INFORMATION SHOWN:
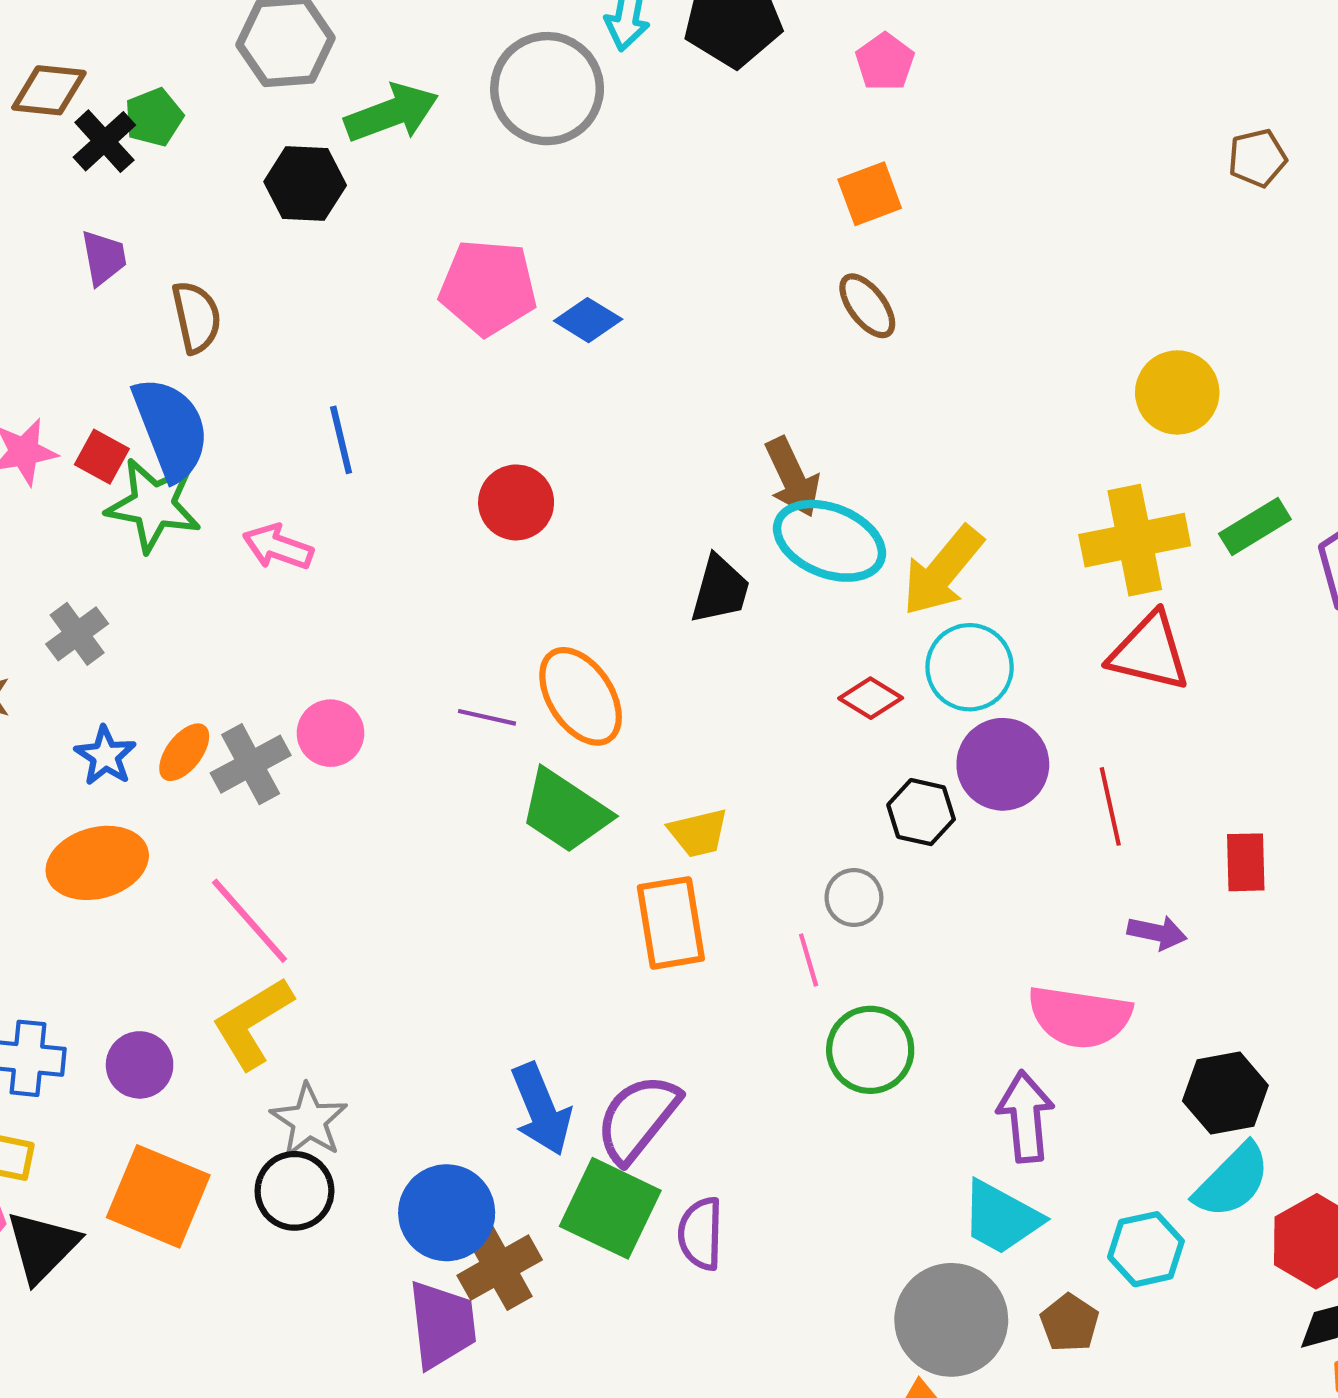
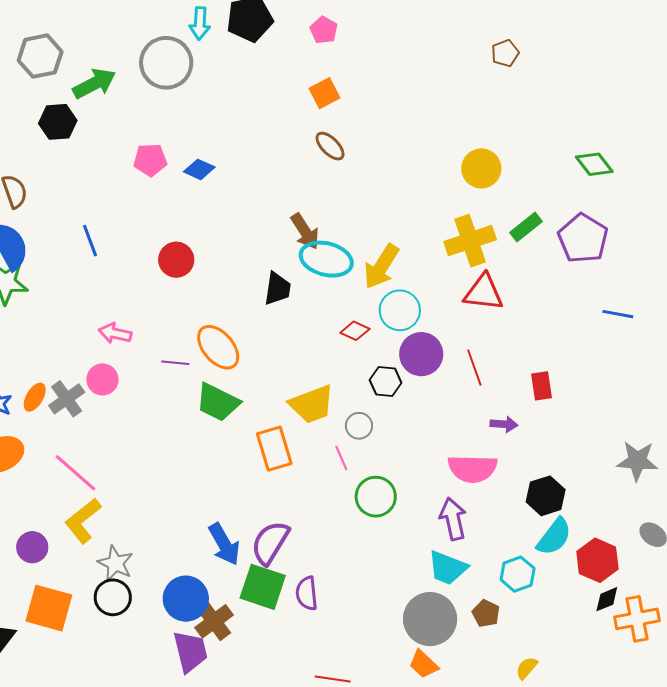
pink pentagon: (488, 287) -> (150, 160), size x0.7
pink arrow: (278, 547) -> (115, 333), moved
yellow trapezoid: (698, 833) -> (312, 404), moved, size x1.6

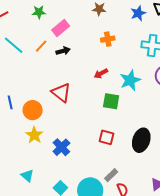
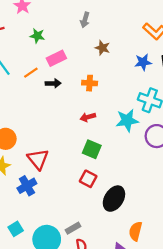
orange cross: (108, 39) -> (90, 83), moved
cyan star: (130, 80) -> (127, 120), moved
red triangle: (61, 93) -> (38, 159), moved
red square: (106, 137) -> (88, 179), moved

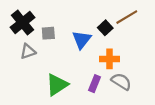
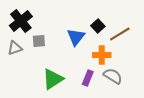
brown line: (127, 17) -> (120, 34), moved
gray square: (48, 33) -> (39, 41), moved
gray triangle: (28, 51) -> (15, 48), moved

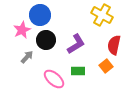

WORK TO BE COMPLETED:
Only the lines with "pink" are needed; find them in the records and copy each one.

RESPONSE TO THE EXERCISE:
pink pentagon: (488, 287) -> (150, 160), size x0.7
pink arrow: (278, 547) -> (115, 333), moved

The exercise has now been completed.